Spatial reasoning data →
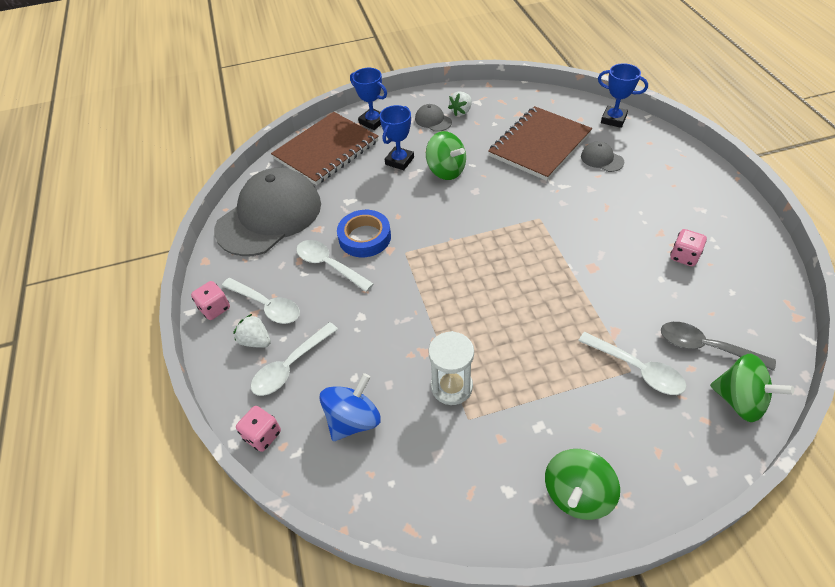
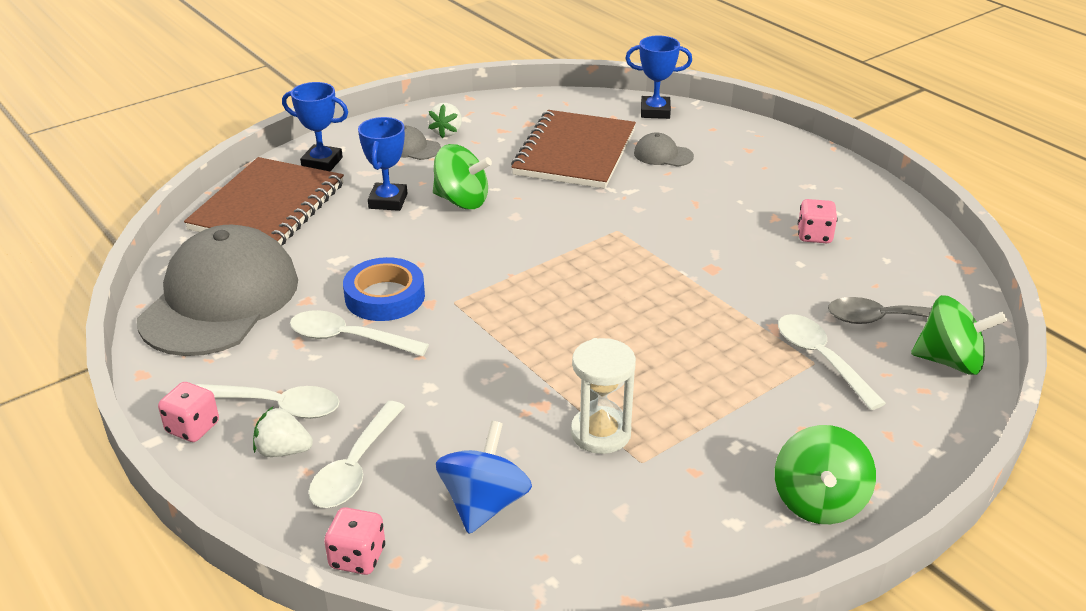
camera: 25 degrees left, 15 degrees down
white spoon [578,332,686,395] -> white spoon turned 135 degrees counterclockwise [778,314,886,410]

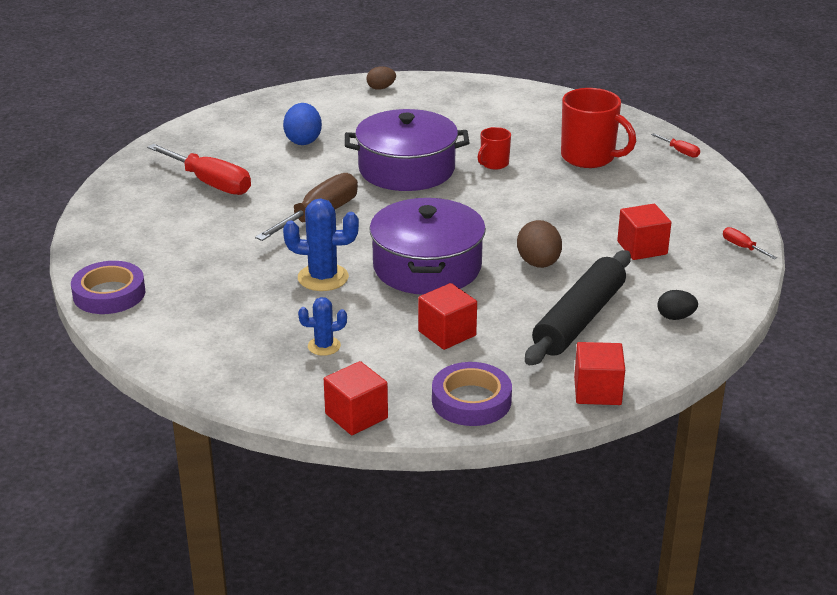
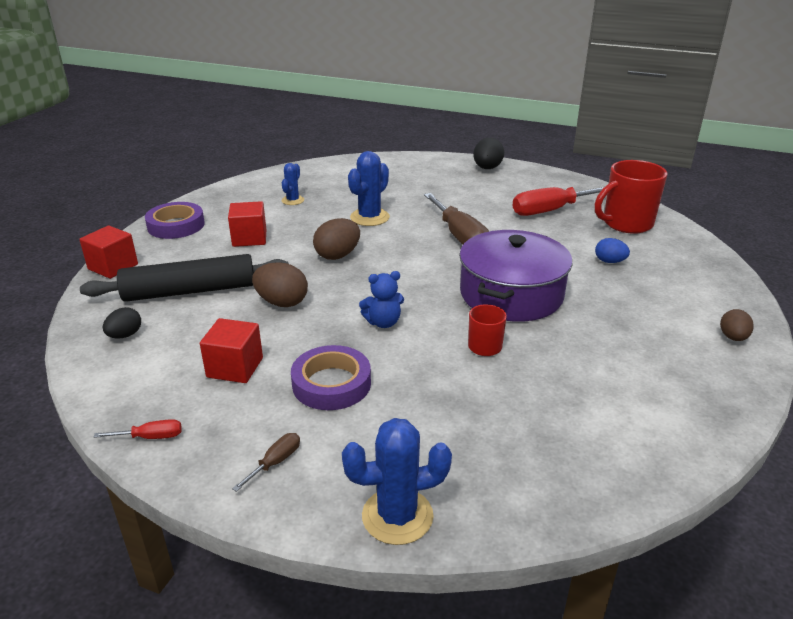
camera: 120 degrees right, 0 degrees up
purple tape [71,261,145,314] -> purple tape moved to [291,345,371,410]
blue egg [283,103,322,145] -> blue egg [595,238,630,263], size x0.64
red cube [324,361,388,435] -> none
purple pot [369,198,486,295] -> brown egg [313,218,360,260]
black rolling pin [525,250,631,365] -> black rolling pin turned 75 degrees counterclockwise [80,254,289,302]
red mug [561,88,636,168] -> red mug moved to [595,160,667,234]
red screwdriver [651,133,700,158] -> blue cactus [342,418,452,545]
none -> brown screwdriver [232,433,300,492]
none -> blue teddy bear [359,271,404,328]
none -> black egg [473,138,504,169]

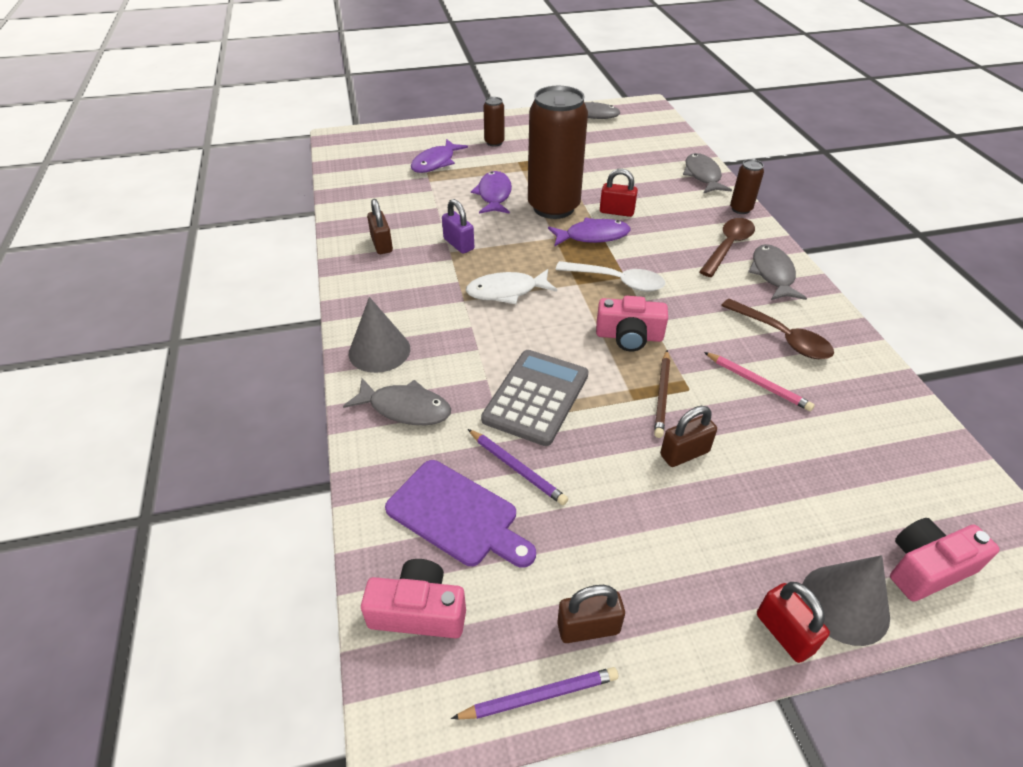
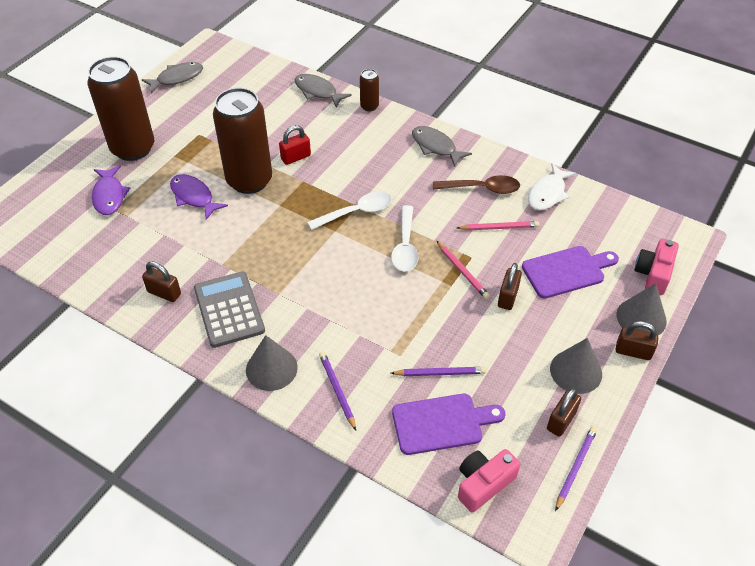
camera: 45 degrees left, 5 degrees up
grey fish [343,378,451,425] -> purple pencil [319,352,356,431]
purple padlock [442,199,474,254] -> none
white fish [466,269,557,304] -> white fish moved to [528,164,576,210]
grey calculator [481,350,589,446] -> grey calculator moved to [194,271,265,348]
brown can [483,97,505,147] -> brown can [88,57,154,161], size x2.30
purple fish [548,218,630,246] -> none
pink camera [596,296,668,351] -> white spoon [391,205,419,272]
brown pencil [654,350,670,438] -> pink pencil [437,241,490,299]
brown spoon [699,218,755,277] -> none
red padlock [757,582,830,663] -> brown padlock [616,321,658,360]
none -> purple cutting board [522,246,619,299]
none -> grey cone [550,338,602,394]

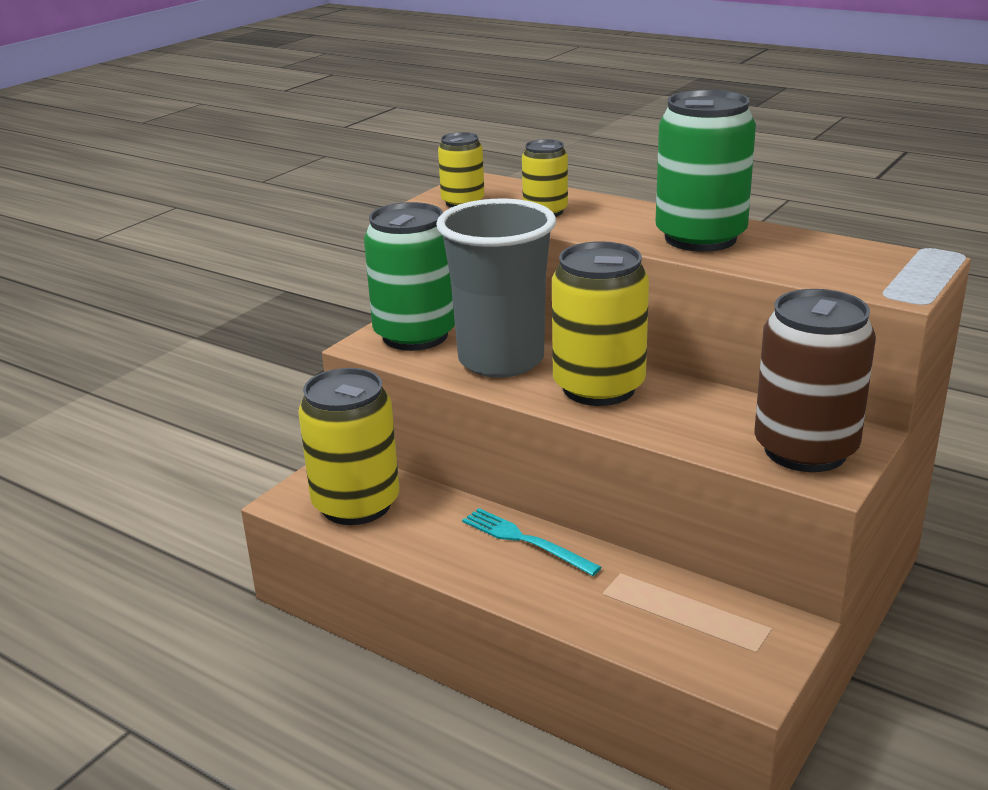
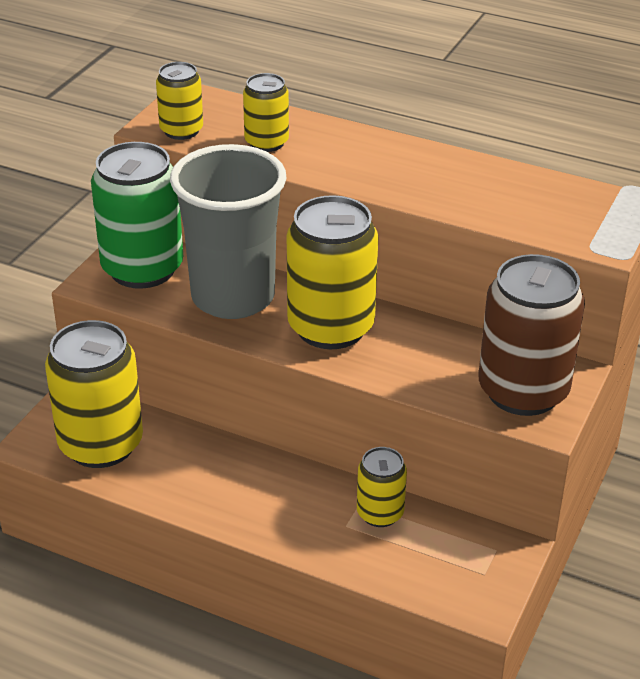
camera: 10 degrees left, 10 degrees up
turquoise fork [462,508,602,576] -> none
green can [655,90,756,252] -> none
none -> yellow can [357,447,407,527]

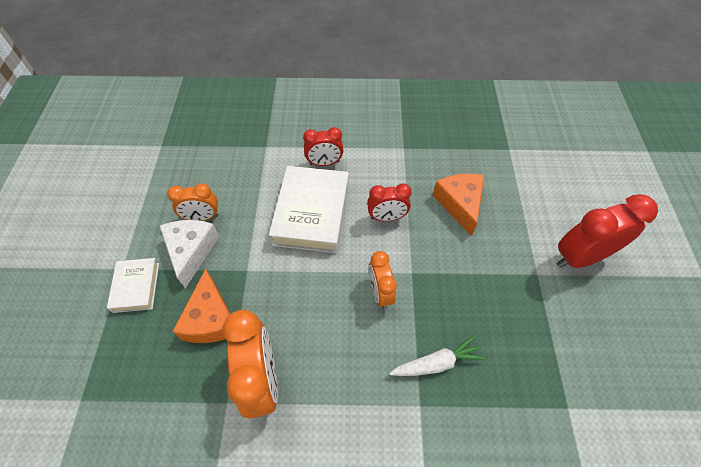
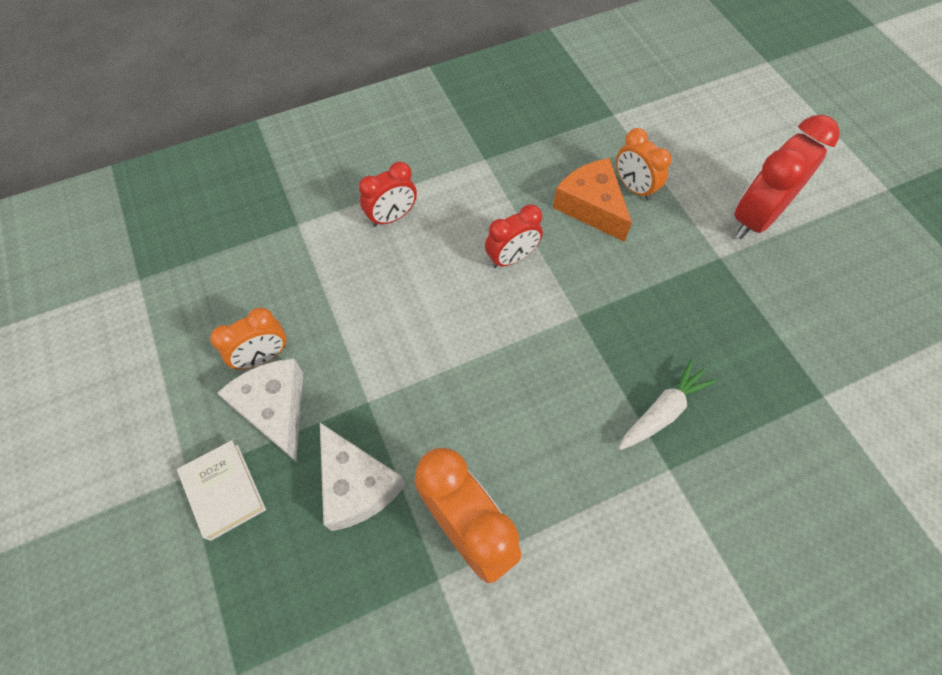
camera: 25 degrees left, 5 degrees up
orange cheese [172,269,230,343] -> white cheese [320,423,405,531]
white book [269,166,349,253] -> none
orange clock [369,251,397,309] -> orange clock moved to [616,128,672,201]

About this task → Print the entries above word for word, without pictures.

Written reply →
camera: 25 degrees left, 15 degrees down
white spoon [578,332,686,395] -> white spoon turned 135 degrees counterclockwise [778,314,886,410]

camera: 120 degrees right, 0 degrees up
purple tape [71,261,145,314] -> purple tape moved to [291,345,371,410]
blue egg [283,103,322,145] -> blue egg [595,238,630,263], size x0.64
red cube [324,361,388,435] -> none
purple pot [369,198,486,295] -> brown egg [313,218,360,260]
black rolling pin [525,250,631,365] -> black rolling pin turned 75 degrees counterclockwise [80,254,289,302]
red mug [561,88,636,168] -> red mug moved to [595,160,667,234]
red screwdriver [651,133,700,158] -> blue cactus [342,418,452,545]
none -> brown screwdriver [232,433,300,492]
none -> blue teddy bear [359,271,404,328]
none -> black egg [473,138,504,169]

camera: 45 degrees left, 5 degrees up
grey fish [343,378,451,425] -> purple pencil [319,352,356,431]
purple padlock [442,199,474,254] -> none
white fish [466,269,557,304] -> white fish moved to [528,164,576,210]
grey calculator [481,350,589,446] -> grey calculator moved to [194,271,265,348]
brown can [483,97,505,147] -> brown can [88,57,154,161], size x2.30
purple fish [548,218,630,246] -> none
pink camera [596,296,668,351] -> white spoon [391,205,419,272]
brown pencil [654,350,670,438] -> pink pencil [437,241,490,299]
brown spoon [699,218,755,277] -> none
red padlock [757,582,830,663] -> brown padlock [616,321,658,360]
none -> purple cutting board [522,246,619,299]
none -> grey cone [550,338,602,394]

camera: 10 degrees left, 10 degrees up
turquoise fork [462,508,602,576] -> none
green can [655,90,756,252] -> none
none -> yellow can [357,447,407,527]

camera: 25 degrees left, 5 degrees up
orange cheese [172,269,230,343] -> white cheese [320,423,405,531]
white book [269,166,349,253] -> none
orange clock [369,251,397,309] -> orange clock moved to [616,128,672,201]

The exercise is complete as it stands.